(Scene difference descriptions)
********

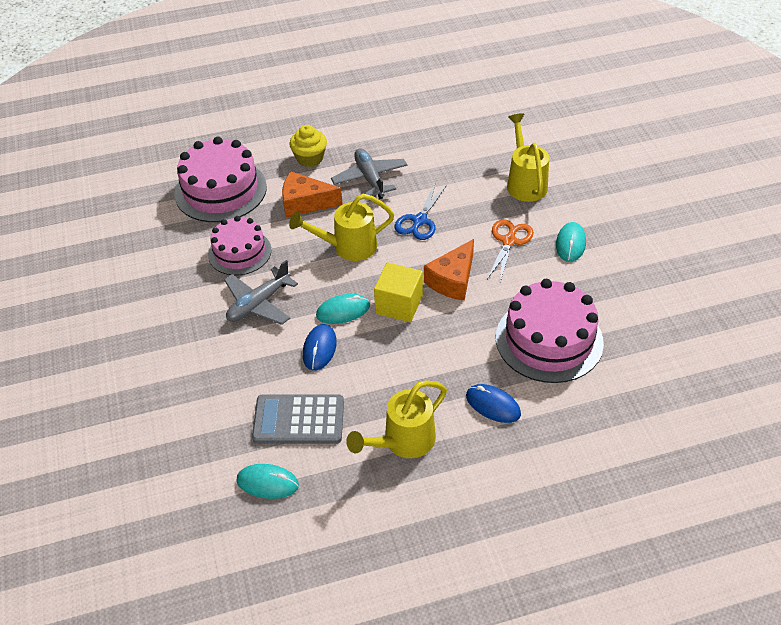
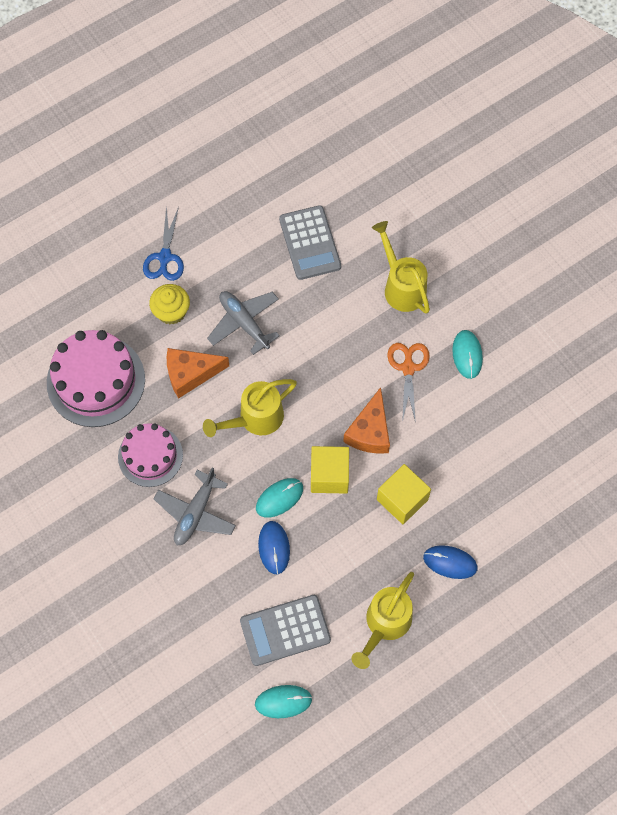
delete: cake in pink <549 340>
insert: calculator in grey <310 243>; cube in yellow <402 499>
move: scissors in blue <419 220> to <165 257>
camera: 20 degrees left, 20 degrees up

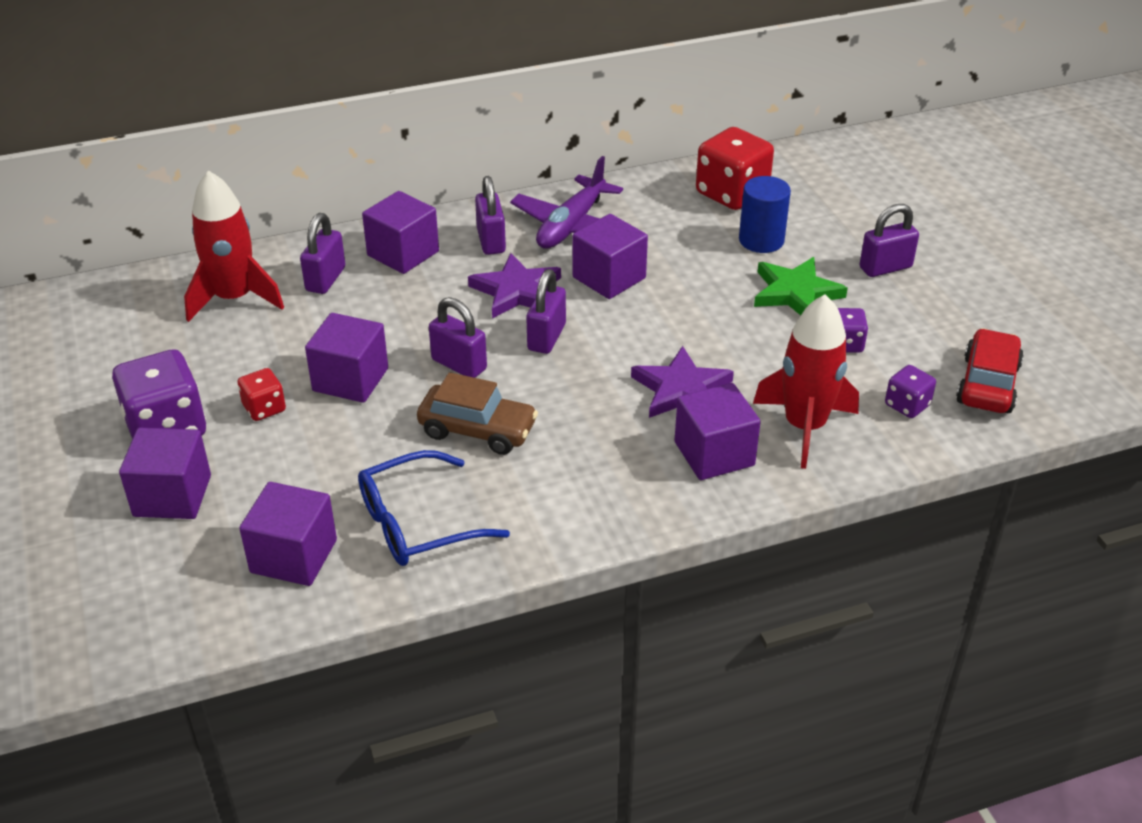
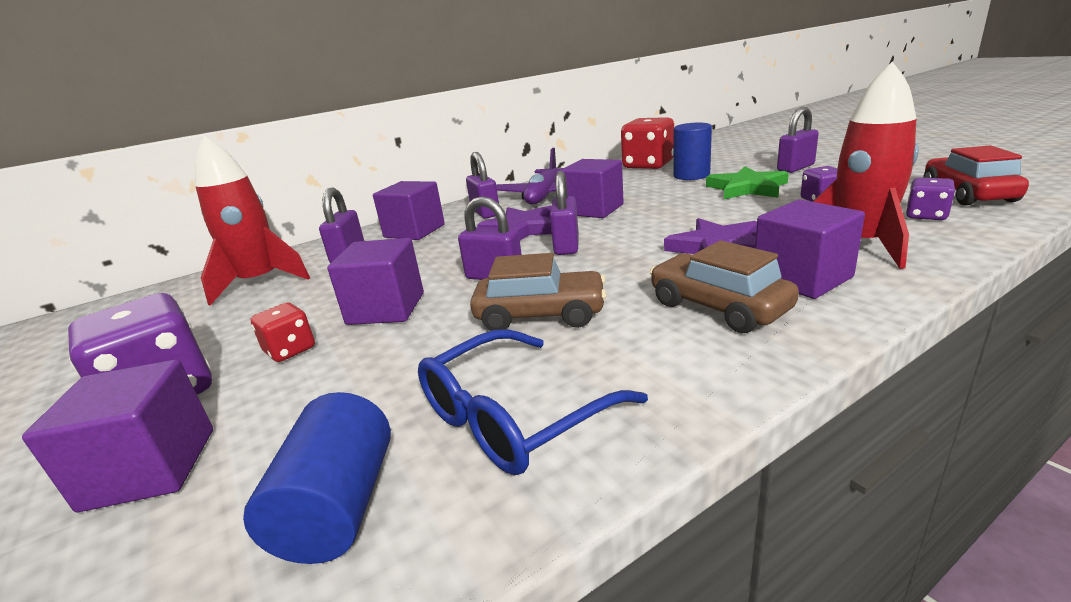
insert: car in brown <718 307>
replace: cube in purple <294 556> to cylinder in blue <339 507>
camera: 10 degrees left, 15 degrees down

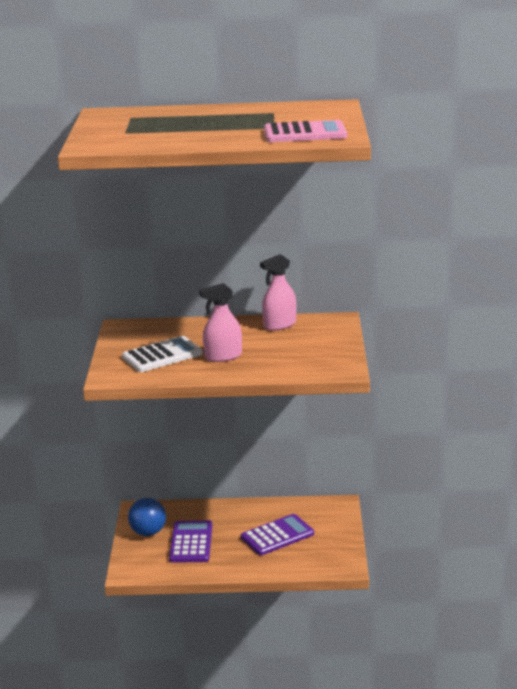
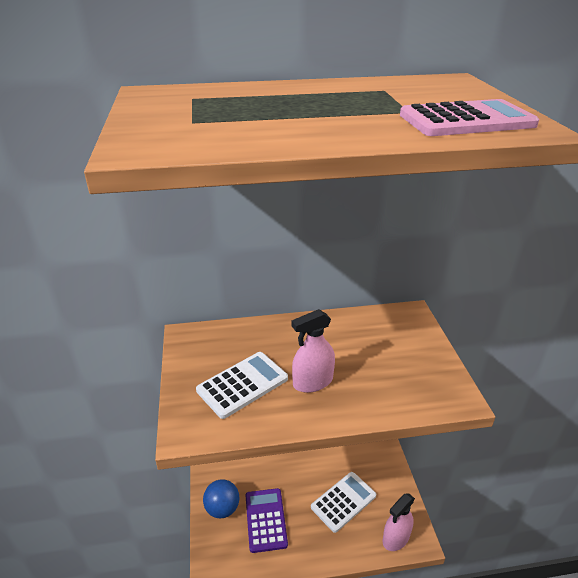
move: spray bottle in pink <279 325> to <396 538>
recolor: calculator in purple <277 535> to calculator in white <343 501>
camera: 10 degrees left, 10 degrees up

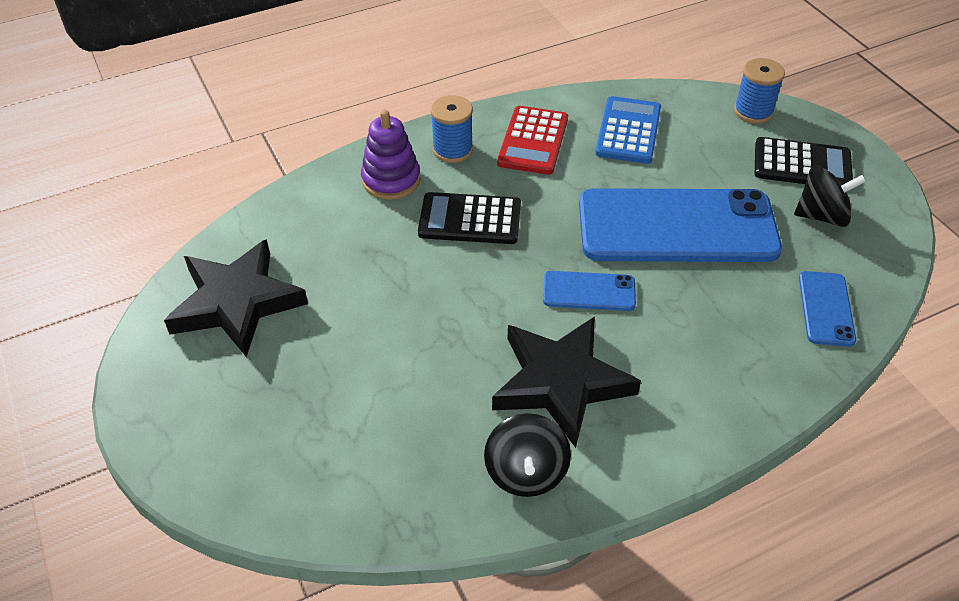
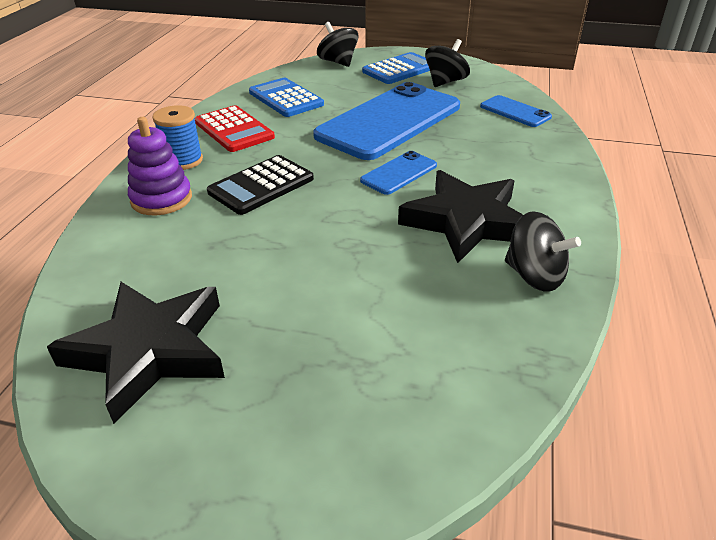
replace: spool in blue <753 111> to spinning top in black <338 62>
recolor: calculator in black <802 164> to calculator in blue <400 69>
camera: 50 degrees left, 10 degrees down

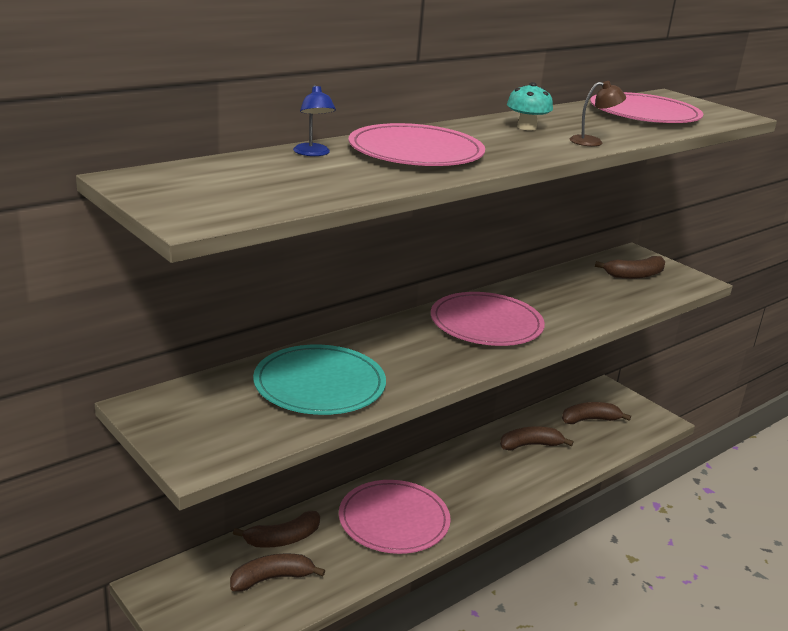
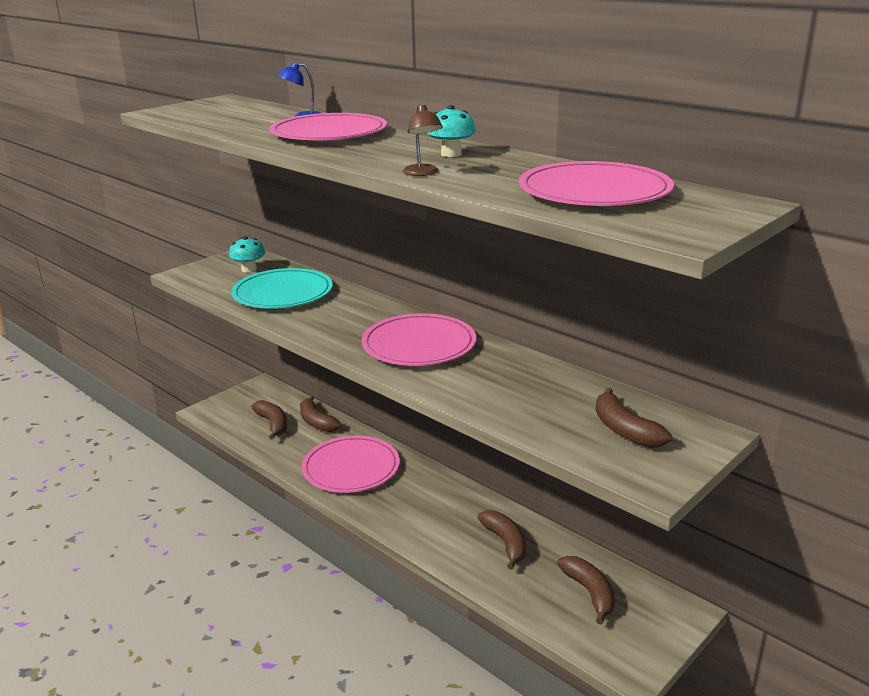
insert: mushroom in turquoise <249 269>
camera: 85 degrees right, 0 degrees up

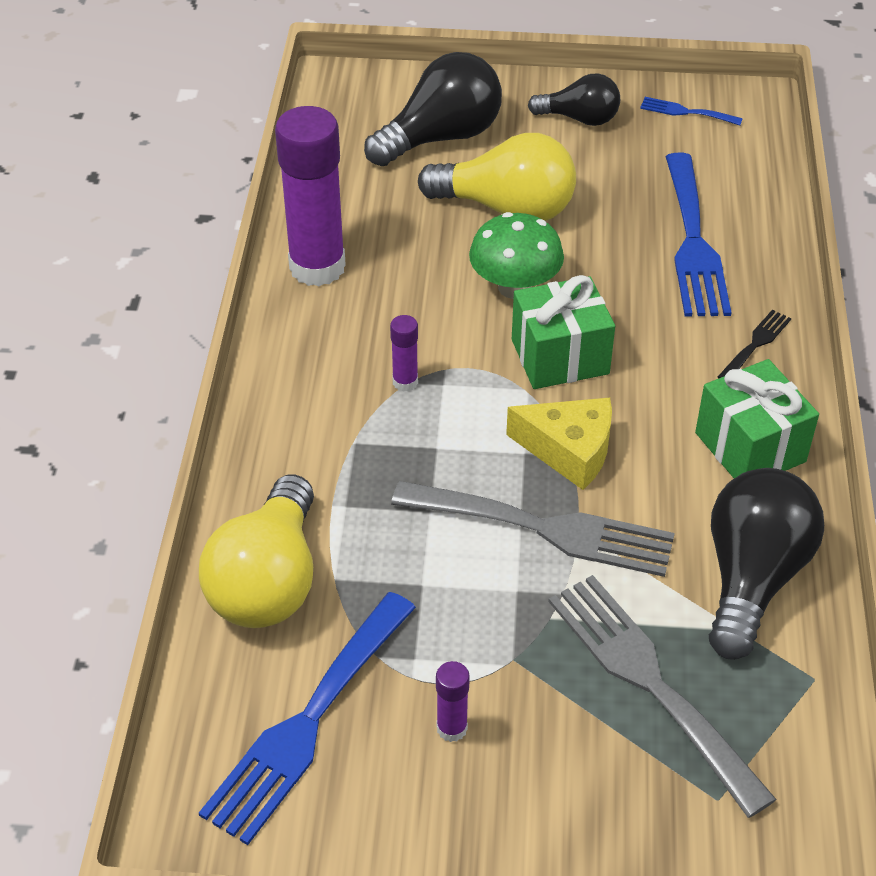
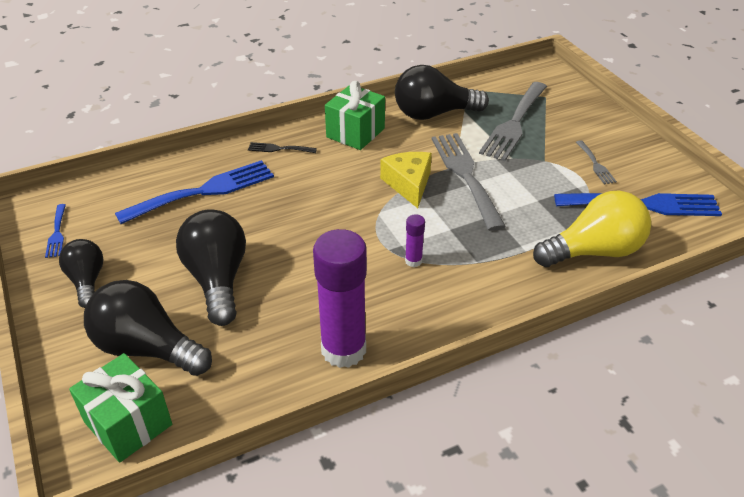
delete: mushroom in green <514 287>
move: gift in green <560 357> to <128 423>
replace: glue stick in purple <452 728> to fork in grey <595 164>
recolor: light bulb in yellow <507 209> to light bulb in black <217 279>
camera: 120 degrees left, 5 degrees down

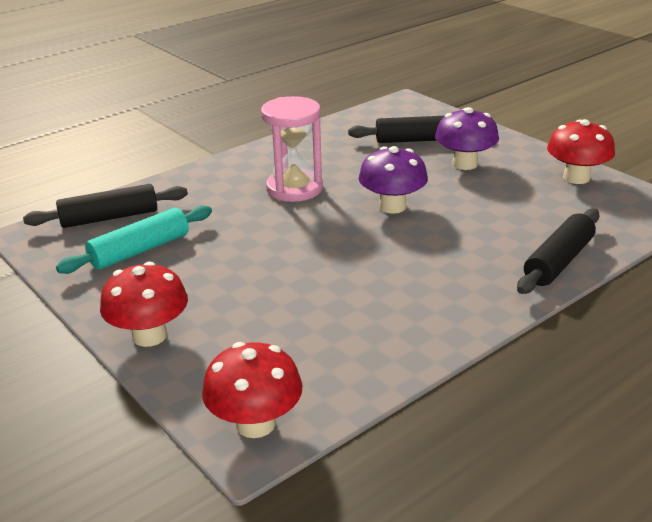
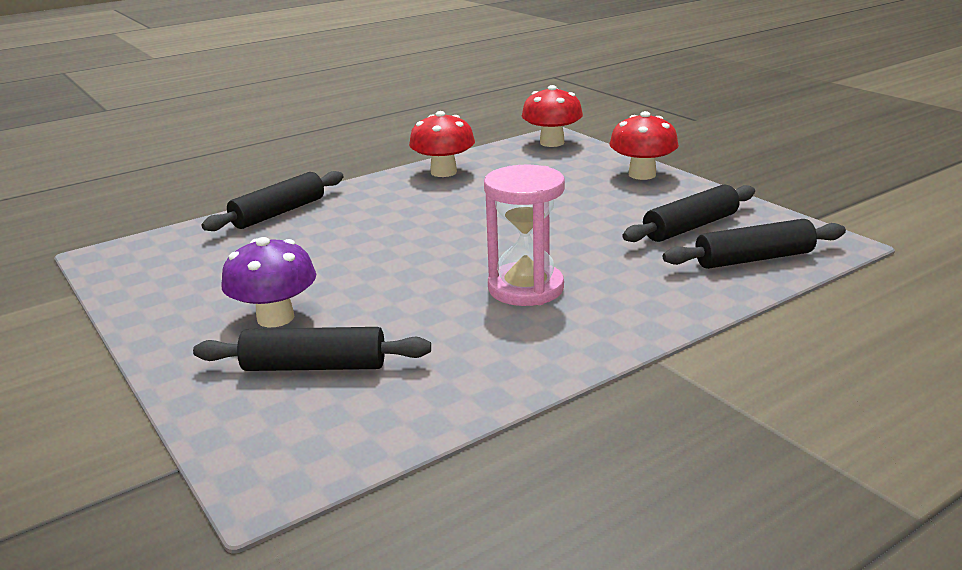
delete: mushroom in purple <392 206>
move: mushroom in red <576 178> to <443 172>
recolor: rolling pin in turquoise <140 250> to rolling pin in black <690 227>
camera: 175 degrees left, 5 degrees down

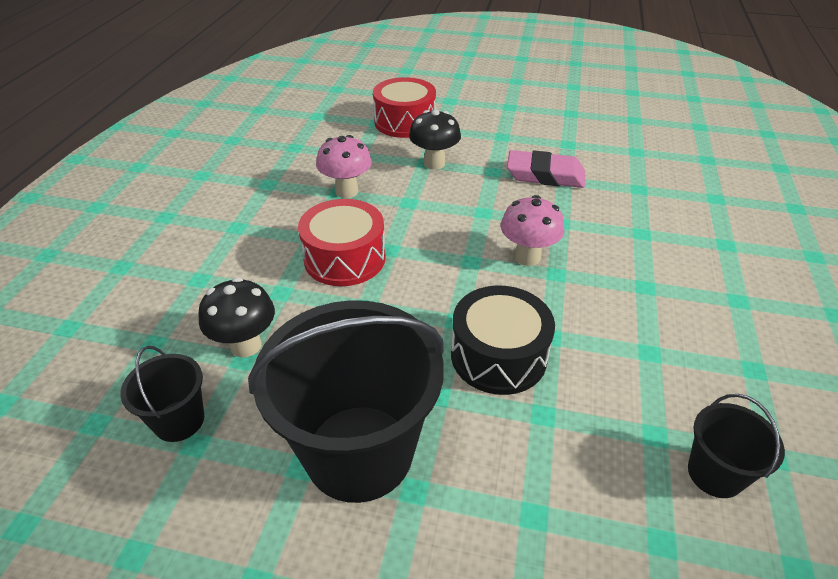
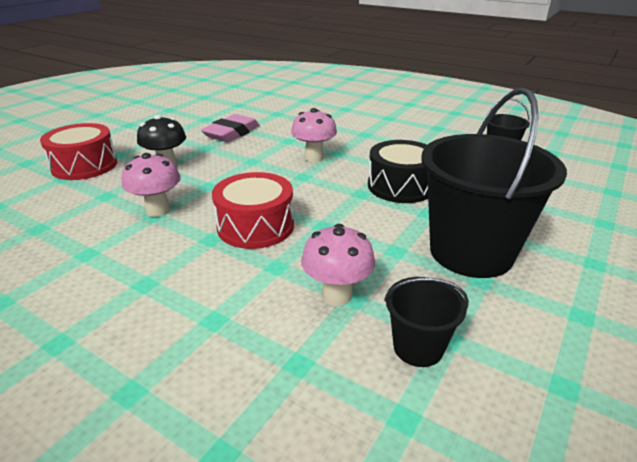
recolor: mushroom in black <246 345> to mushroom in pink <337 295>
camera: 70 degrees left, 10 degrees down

********

TRY IT: Your reply should hold only the records, duplicated exactly, without any image.

RESULT FOR THIS TASK:
delete: cake in pink <549 340>
insert: calculator in grey <310 243>; cube in yellow <402 499>
move: scissors in blue <419 220> to <165 257>
camera: 20 degrees left, 20 degrees up

insert: car in brown <718 307>
replace: cube in purple <294 556> to cylinder in blue <339 507>
camera: 10 degrees left, 15 degrees down

move: spray bottle in pink <279 325> to <396 538>
recolor: calculator in purple <277 535> to calculator in white <343 501>
camera: 10 degrees left, 10 degrees up

replace: spool in blue <753 111> to spinning top in black <338 62>
recolor: calculator in black <802 164> to calculator in blue <400 69>
camera: 50 degrees left, 10 degrees down

insert: mushroom in turquoise <249 269>
camera: 85 degrees right, 0 degrees up

delete: mushroom in green <514 287>
move: gift in green <560 357> to <128 423>
replace: glue stick in purple <452 728> to fork in grey <595 164>
recolor: light bulb in yellow <507 209> to light bulb in black <217 279>
camera: 120 degrees left, 5 degrees down

delete: mushroom in purple <392 206>
move: mushroom in red <576 178> to <443 172>
recolor: rolling pin in turquoise <140 250> to rolling pin in black <690 227>
camera: 175 degrees left, 5 degrees down

recolor: mushroom in black <246 345> to mushroom in pink <337 295>
camera: 70 degrees left, 10 degrees down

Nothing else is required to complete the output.